> _Data extract_
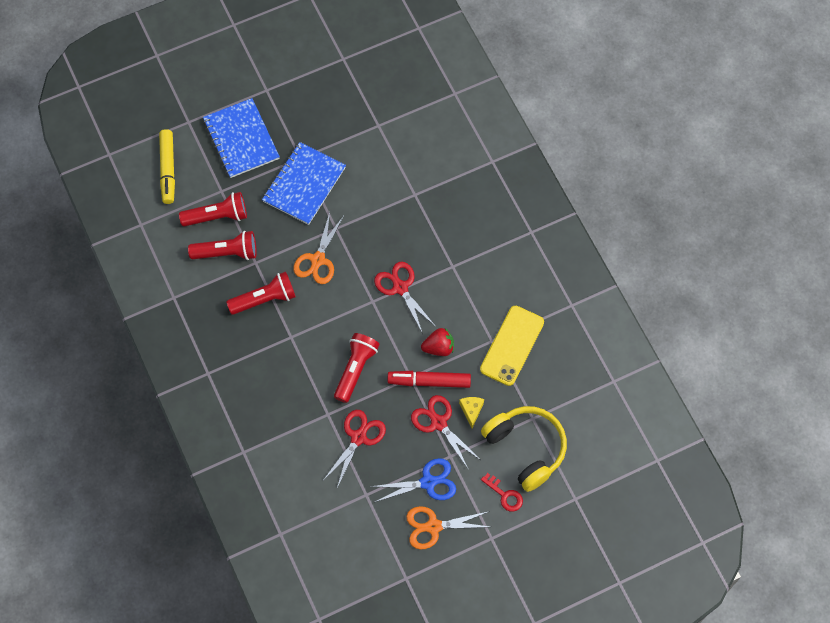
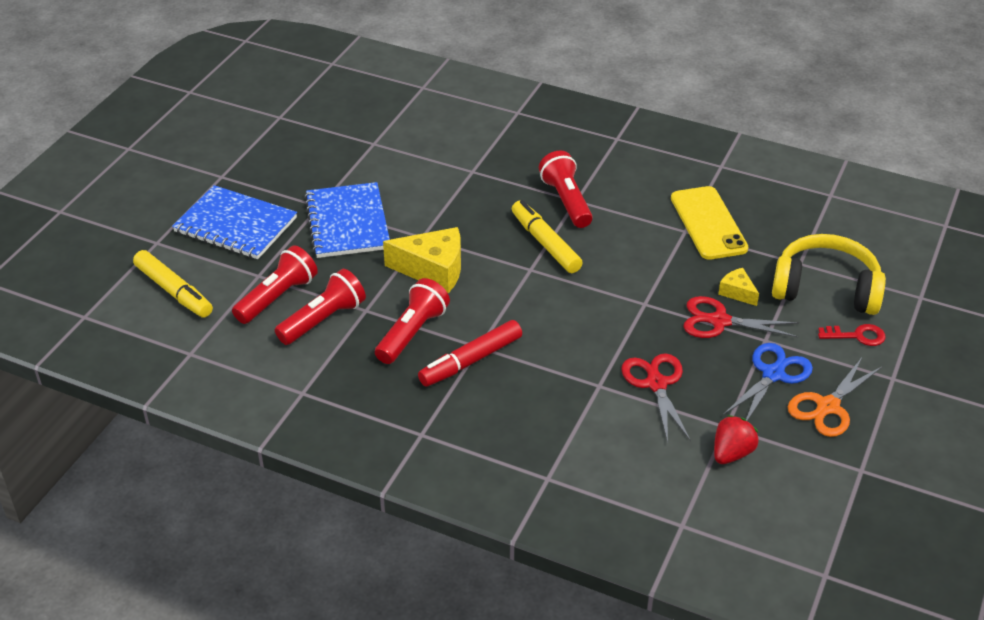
camera: 40 degrees left, 25 degrees down
(318, 260) = (433, 270): orange scissors -> yellow cheese
(355, 369) = (581, 331): red flashlight -> red flashlight (566, 201)
(400, 287) = (545, 243): red scissors -> yellow marker
(429, 381) = (667, 295): red marker -> red marker (470, 361)
(438, 347) = (642, 265): red strawberry -> red strawberry (731, 453)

> _About this exercise_
The answer is the line with "(355, 369) = (581, 331): red" plus every line after it to the last line of the entries above, copied exactly and with no other lines.

> _Exercise output_
(355, 369) = (581, 331): red flashlight -> red flashlight (566, 201)
(400, 287) = (545, 243): red scissors -> yellow marker
(429, 381) = (667, 295): red marker -> red marker (470, 361)
(438, 347) = (642, 265): red strawberry -> red strawberry (731, 453)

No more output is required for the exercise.